Coordinate-based object records:
::::

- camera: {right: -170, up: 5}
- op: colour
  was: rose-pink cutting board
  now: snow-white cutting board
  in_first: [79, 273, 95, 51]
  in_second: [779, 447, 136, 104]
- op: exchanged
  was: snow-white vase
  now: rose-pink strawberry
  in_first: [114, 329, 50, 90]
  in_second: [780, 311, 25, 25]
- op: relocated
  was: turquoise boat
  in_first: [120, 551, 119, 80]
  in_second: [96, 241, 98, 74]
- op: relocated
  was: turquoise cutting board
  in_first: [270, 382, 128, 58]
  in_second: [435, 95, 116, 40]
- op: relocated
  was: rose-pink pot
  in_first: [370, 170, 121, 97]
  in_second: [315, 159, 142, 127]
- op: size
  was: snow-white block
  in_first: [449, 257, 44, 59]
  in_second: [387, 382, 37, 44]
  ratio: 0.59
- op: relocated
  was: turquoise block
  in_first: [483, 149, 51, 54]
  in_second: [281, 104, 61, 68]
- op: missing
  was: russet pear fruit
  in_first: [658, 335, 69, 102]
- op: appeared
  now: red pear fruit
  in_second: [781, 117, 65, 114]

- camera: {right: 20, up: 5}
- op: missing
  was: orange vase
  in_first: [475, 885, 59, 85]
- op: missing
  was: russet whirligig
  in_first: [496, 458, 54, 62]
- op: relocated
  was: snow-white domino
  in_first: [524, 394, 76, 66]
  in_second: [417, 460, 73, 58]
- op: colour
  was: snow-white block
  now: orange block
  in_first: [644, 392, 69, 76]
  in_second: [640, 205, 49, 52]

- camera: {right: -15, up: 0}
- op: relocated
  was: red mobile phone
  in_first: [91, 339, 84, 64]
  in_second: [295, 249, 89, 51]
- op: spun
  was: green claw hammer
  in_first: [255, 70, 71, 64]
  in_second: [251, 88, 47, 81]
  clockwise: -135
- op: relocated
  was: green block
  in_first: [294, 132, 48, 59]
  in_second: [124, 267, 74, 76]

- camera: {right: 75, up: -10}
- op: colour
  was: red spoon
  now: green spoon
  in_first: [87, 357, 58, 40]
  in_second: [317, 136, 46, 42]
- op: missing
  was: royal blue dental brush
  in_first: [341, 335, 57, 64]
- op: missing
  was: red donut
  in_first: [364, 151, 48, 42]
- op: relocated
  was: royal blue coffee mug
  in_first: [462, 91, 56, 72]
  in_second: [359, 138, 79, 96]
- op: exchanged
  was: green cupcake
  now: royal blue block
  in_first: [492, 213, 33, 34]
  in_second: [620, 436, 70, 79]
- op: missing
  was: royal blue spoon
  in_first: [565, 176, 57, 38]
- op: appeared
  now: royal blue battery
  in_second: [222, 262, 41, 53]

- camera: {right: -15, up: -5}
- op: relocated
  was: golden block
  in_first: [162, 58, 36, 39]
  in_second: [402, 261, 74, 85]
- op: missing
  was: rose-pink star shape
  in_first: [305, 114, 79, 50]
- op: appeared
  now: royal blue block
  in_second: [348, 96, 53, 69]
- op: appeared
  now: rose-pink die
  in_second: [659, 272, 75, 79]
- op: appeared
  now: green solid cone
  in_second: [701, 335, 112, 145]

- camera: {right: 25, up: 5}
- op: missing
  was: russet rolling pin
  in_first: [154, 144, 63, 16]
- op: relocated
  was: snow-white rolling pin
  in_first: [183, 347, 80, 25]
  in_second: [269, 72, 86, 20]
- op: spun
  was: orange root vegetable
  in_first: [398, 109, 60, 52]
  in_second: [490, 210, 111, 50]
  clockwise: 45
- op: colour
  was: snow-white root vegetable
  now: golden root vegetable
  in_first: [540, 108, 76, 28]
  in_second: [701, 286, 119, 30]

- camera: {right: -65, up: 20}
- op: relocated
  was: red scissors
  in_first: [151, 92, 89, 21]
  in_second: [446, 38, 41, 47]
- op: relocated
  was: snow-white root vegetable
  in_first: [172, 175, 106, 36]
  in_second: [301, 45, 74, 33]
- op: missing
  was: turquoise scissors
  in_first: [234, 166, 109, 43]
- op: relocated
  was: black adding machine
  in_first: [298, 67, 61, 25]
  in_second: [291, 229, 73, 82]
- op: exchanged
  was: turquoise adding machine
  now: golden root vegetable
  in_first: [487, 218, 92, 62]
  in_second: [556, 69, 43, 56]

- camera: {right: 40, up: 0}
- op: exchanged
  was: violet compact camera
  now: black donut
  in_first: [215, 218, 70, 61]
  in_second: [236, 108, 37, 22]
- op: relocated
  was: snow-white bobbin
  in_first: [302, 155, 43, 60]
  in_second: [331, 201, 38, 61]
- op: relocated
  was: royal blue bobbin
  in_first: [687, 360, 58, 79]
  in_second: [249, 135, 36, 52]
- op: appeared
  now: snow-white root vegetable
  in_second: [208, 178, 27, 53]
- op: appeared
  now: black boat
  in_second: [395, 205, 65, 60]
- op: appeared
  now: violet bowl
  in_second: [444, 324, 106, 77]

::::

Output only the number of lines above holding "cutting".

*WRITTEN SOLUTION*. 3